__WORK INSTRUCTION__: Retype, word for word, each line between the lines holding "(131, 307) |" and "jajko (fioletowy) |", inclusive, and leave the rest of the data alone.

***** DATA FOR THIS EXERCISE *****

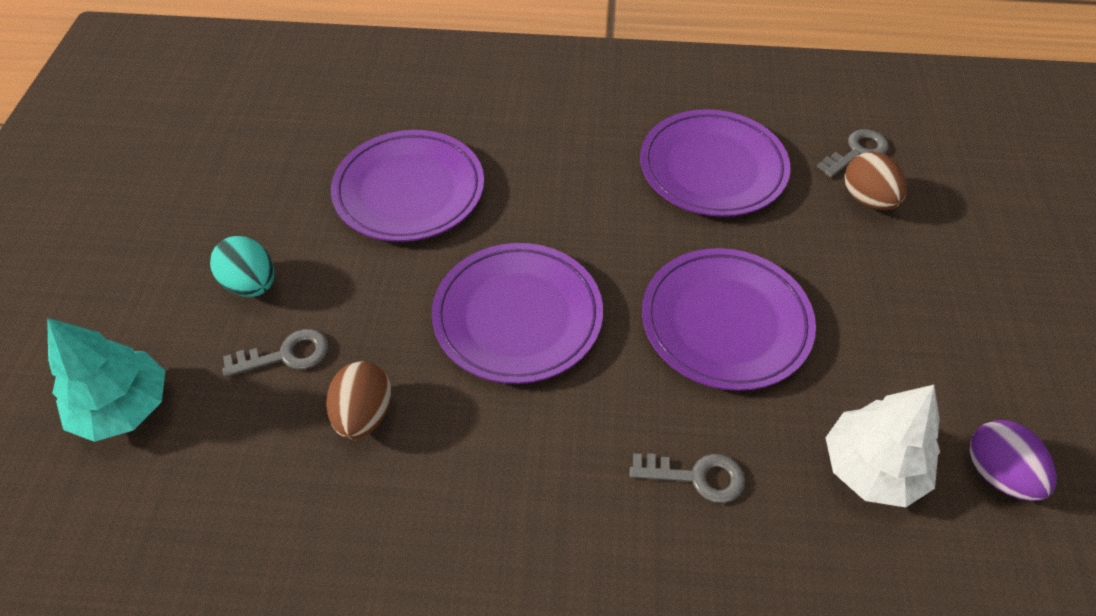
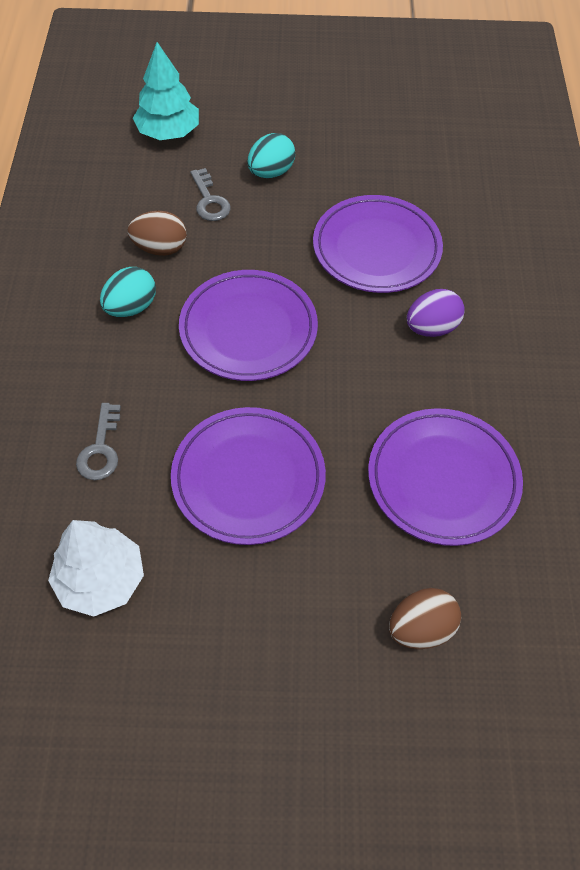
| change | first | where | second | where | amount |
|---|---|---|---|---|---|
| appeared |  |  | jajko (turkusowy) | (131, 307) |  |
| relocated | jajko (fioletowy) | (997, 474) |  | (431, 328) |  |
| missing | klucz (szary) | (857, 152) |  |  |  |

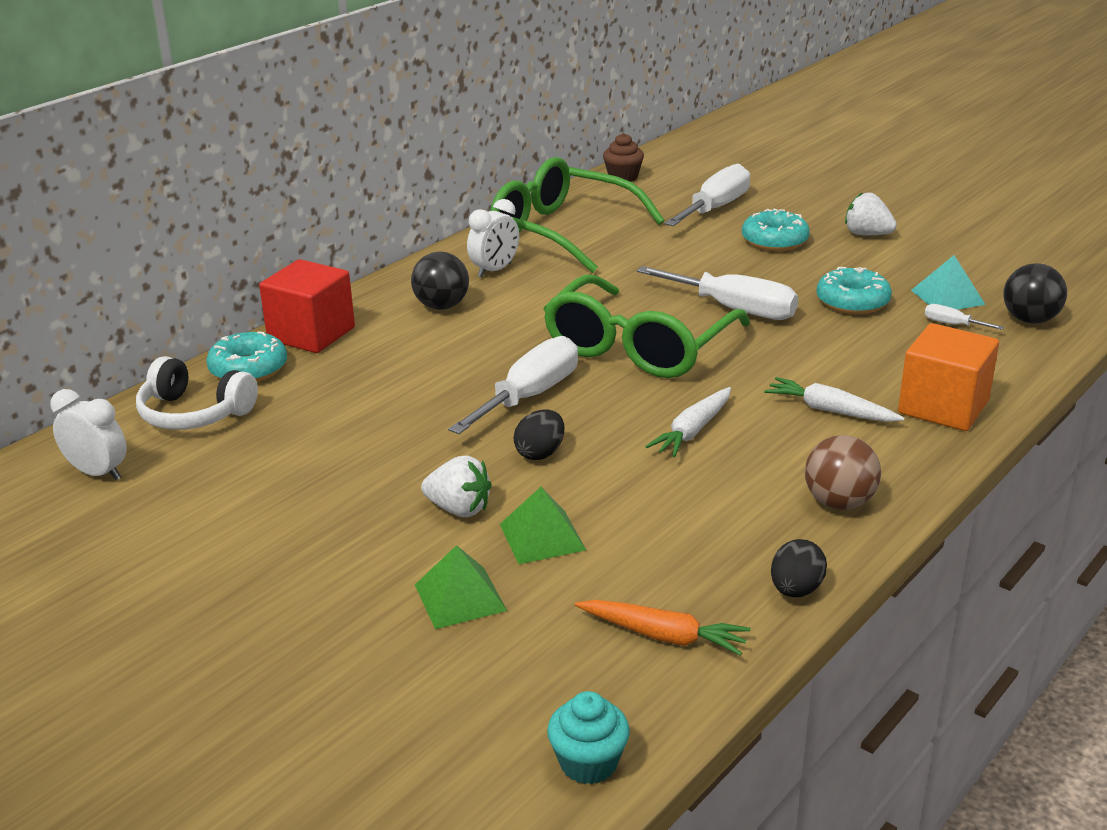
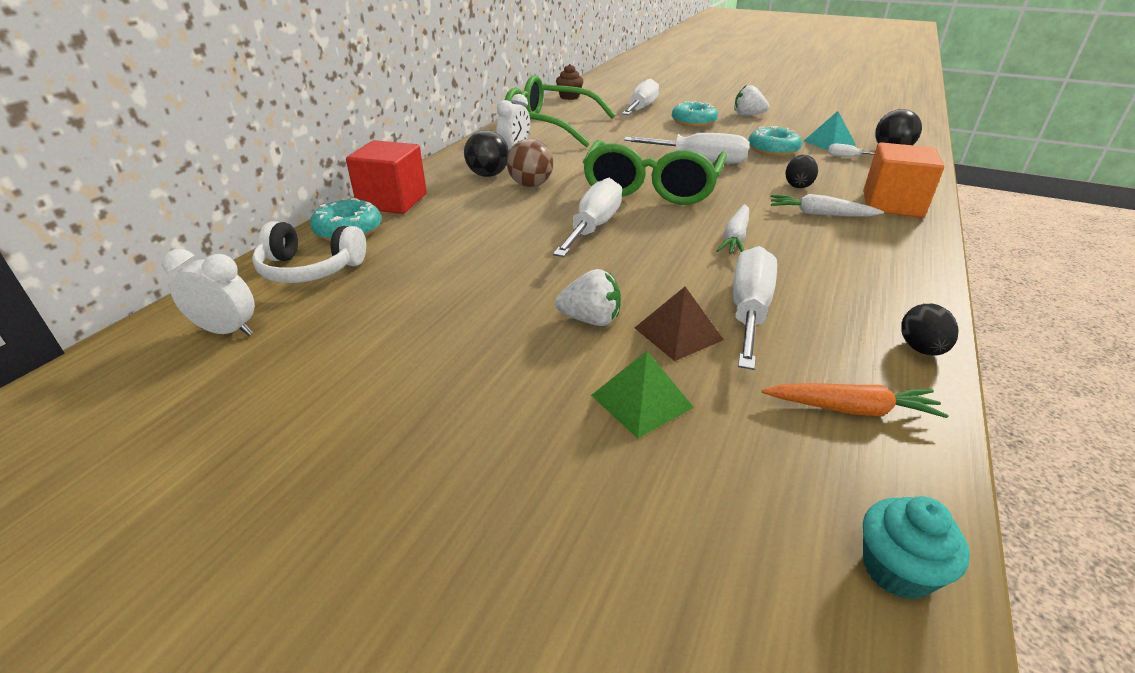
| change | first | where | second | where | amount |
|---|---|---|---|---|---|
| relocated | piłka (brązowy) | (839, 503) |  | (530, 185) |  |
| colour | piramida (zielony) | (542, 537) | piramida (brązowy) | (678, 333) |  |
| appeared |  |  | śrubokręt (biały) | (749, 310) |  |
| relocated | jajko (czarny) | (540, 453) |  | (798, 185) |  |

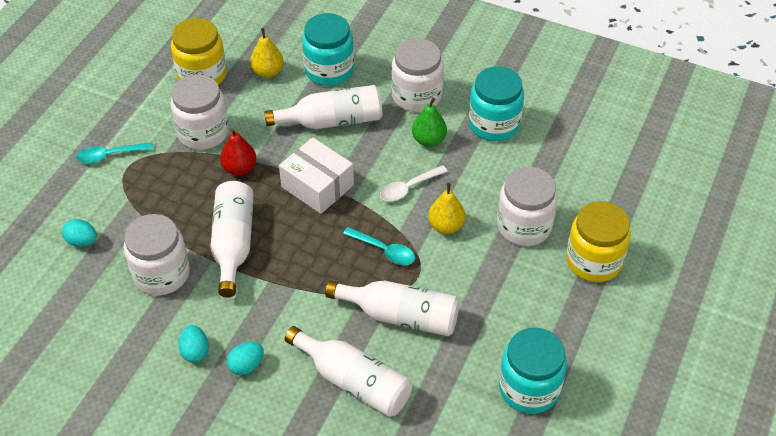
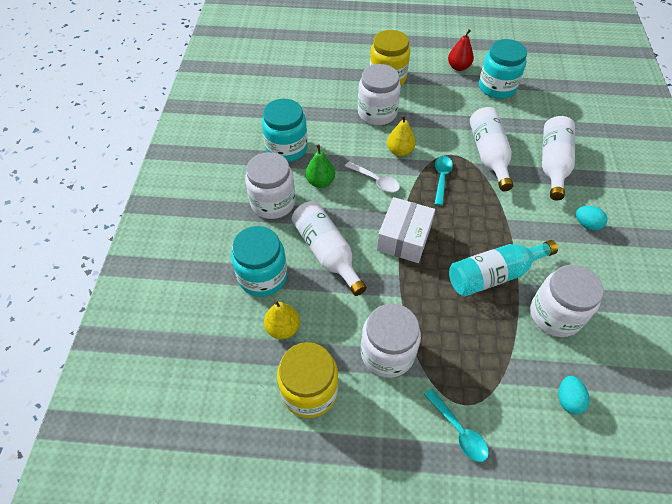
| change | first | where | second | where | amount |
|---|---|---|---|---|---|
| relocated | gruszka (czerwony) | (239, 168) |  | (458, 67) |  |
| colour | butelka (biały) | (233, 243) | butelka (turkusowy) | (494, 275) |  |
| missing | jajko (turkusowy) | (195, 351) |  |  |  |

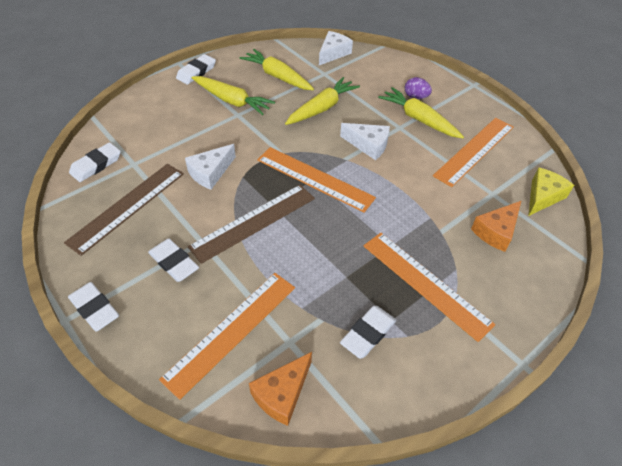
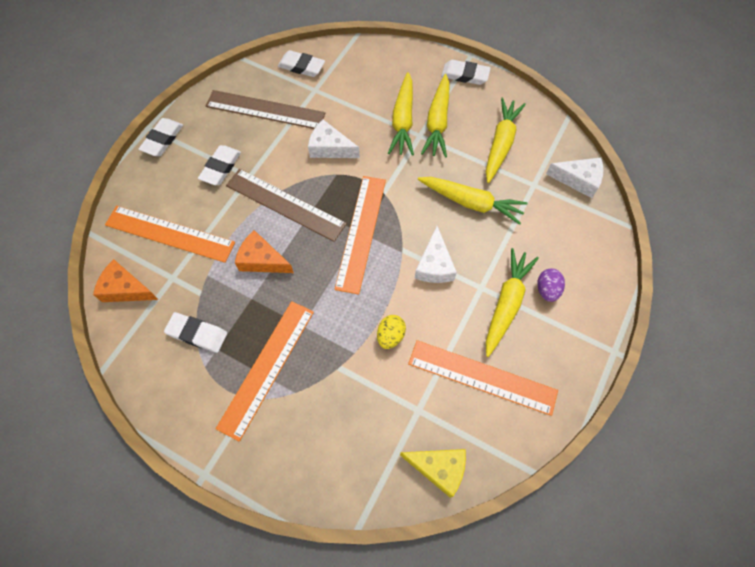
| change | first | where | second | where | amount |
|---|---|---|---|---|---|
| relocated | ser (pomarańczowy) | (496, 231) |  | (262, 260) |  |
| appeared |  |  | jajko (żółty) | (390, 336) |  |
| appeared |  |  | marchewka (żółty) | (403, 121) |  |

*****

__TASK OUTPUT__:
| appeared |  |  | jajko (turkusowy) | (131, 307) |  |
| relocated | jajko (fioletowy) | (997, 474) |  | (431, 328) |  |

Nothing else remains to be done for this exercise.